Your goal.
When you write out the listing, keep every character and omit the pictures.

Given material.
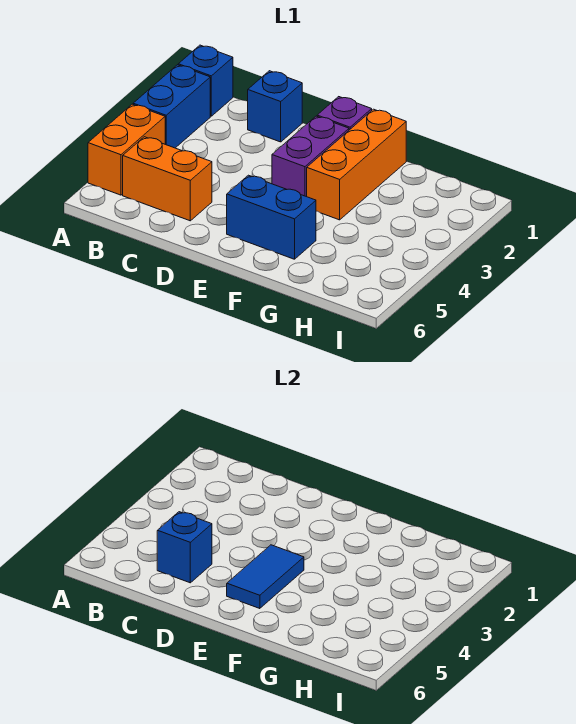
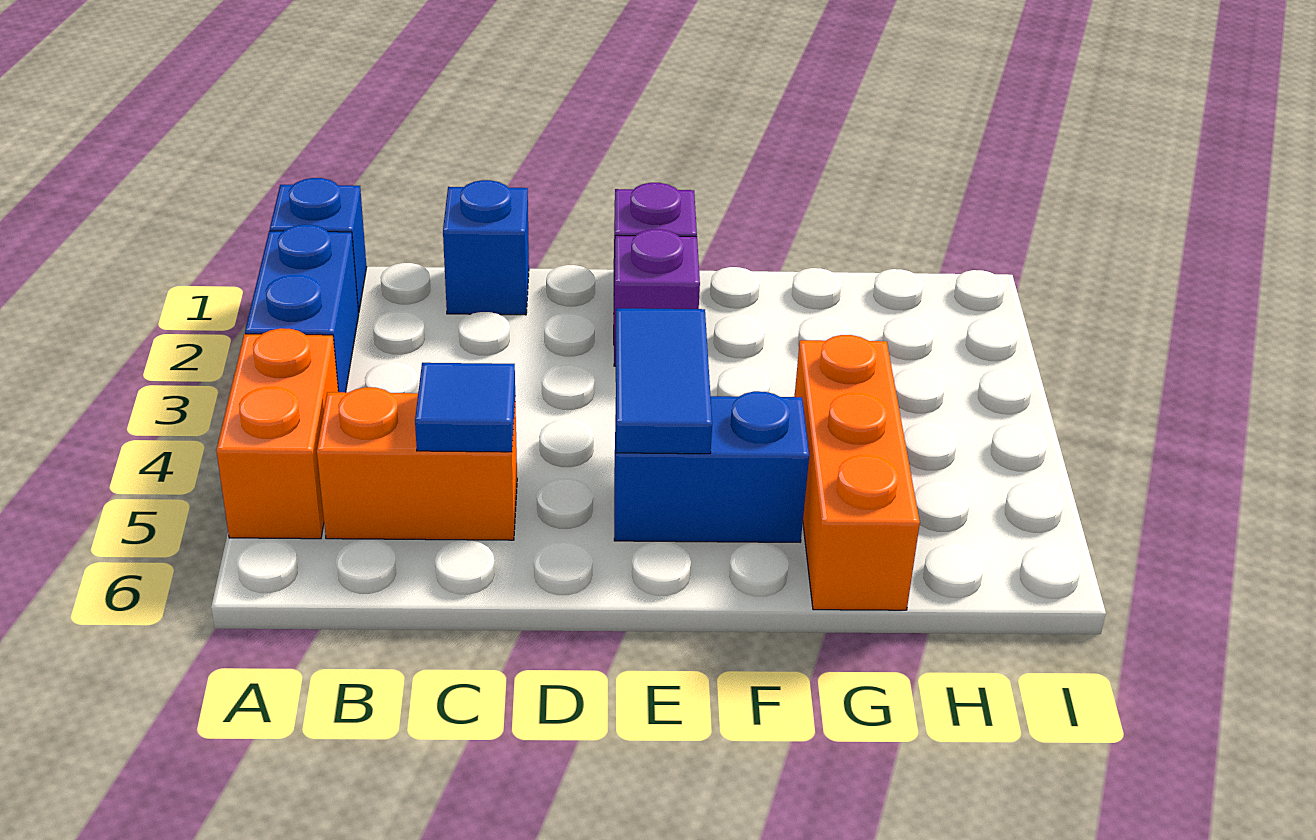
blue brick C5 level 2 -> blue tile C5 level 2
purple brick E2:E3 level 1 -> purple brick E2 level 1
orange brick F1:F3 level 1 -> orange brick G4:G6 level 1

Output below.
blue brick C5 level 2 -> blue tile C5 level 2
purple brick E2:E3 level 1 -> purple brick E2 level 1
orange brick F1:F3 level 1 -> orange brick G4:G6 level 1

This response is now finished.